* [Work to be completed]
Can you quote, word for word, every line from the first line of the records below through the line containing "camera: 110 degrees right, 20 degrees down", and nothing else?

Scene difference descriptions:
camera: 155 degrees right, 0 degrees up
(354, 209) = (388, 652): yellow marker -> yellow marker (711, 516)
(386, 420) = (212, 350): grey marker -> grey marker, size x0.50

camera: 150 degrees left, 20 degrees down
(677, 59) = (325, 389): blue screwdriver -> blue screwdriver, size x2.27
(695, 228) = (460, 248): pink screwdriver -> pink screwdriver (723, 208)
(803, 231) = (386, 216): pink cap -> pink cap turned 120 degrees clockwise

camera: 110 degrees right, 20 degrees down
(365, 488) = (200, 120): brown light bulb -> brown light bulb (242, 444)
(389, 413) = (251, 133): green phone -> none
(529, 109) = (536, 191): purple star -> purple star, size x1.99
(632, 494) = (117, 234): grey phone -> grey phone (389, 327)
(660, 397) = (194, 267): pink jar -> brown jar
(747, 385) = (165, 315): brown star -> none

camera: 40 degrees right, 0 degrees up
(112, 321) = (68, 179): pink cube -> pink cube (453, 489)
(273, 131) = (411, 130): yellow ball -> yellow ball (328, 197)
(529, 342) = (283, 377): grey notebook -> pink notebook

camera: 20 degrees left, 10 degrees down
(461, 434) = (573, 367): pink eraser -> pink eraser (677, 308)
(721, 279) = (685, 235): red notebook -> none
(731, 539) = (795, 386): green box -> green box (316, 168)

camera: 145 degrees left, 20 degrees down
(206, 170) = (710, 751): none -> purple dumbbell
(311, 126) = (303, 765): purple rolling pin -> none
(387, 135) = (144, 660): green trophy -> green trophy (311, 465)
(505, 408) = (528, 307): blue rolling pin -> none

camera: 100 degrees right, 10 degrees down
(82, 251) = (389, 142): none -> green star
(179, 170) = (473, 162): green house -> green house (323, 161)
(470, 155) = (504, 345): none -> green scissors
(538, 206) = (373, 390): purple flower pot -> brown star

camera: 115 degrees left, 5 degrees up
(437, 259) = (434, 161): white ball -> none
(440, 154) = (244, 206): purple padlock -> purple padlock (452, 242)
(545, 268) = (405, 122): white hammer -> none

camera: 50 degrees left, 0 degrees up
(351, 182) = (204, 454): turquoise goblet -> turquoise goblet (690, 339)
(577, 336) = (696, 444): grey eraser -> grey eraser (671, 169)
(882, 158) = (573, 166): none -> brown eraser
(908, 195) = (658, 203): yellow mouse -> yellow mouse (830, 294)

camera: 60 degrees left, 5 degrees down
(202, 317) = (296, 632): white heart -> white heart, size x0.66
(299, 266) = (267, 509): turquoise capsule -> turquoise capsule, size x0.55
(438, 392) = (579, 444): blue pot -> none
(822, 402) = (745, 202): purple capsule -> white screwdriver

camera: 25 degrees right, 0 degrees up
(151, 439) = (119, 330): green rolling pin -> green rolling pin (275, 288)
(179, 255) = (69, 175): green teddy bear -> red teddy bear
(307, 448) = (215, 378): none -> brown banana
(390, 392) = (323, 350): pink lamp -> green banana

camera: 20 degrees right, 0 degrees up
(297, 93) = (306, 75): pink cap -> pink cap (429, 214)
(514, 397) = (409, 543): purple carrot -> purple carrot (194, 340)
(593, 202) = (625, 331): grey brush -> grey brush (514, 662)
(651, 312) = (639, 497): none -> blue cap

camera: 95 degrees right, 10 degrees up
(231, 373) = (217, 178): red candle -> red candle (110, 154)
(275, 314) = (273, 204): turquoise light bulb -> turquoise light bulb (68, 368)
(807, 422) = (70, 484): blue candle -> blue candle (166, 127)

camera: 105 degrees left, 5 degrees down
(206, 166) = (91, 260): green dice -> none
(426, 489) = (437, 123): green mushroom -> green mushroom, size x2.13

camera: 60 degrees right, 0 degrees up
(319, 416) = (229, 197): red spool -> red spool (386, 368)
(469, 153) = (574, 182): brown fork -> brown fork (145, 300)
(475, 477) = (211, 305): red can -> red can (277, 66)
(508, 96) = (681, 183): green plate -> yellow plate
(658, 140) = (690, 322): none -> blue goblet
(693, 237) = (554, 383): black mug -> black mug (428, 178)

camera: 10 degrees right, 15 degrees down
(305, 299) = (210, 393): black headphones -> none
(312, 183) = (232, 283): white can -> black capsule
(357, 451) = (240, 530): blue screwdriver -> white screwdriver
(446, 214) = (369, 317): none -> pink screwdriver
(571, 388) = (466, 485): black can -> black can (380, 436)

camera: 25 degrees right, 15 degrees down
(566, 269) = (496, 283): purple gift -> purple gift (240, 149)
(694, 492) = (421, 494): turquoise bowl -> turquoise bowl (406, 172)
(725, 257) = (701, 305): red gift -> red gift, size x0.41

* [Solution]
camera: 155 degrees right, 0 degrees up
(354, 209) = (388, 652): yellow marker -> yellow marker (711, 516)
(386, 420) = (212, 350): grey marker -> grey marker, size x0.50

camera: 150 degrees left, 20 degrees down
(677, 59) = (325, 389): blue screwdriver -> blue screwdriver, size x2.27
(695, 228) = (460, 248): pink screwdriver -> pink screwdriver (723, 208)
(803, 231) = (386, 216): pink cap -> pink cap turned 120 degrees clockwise

camera: 110 degrees right, 20 degrees down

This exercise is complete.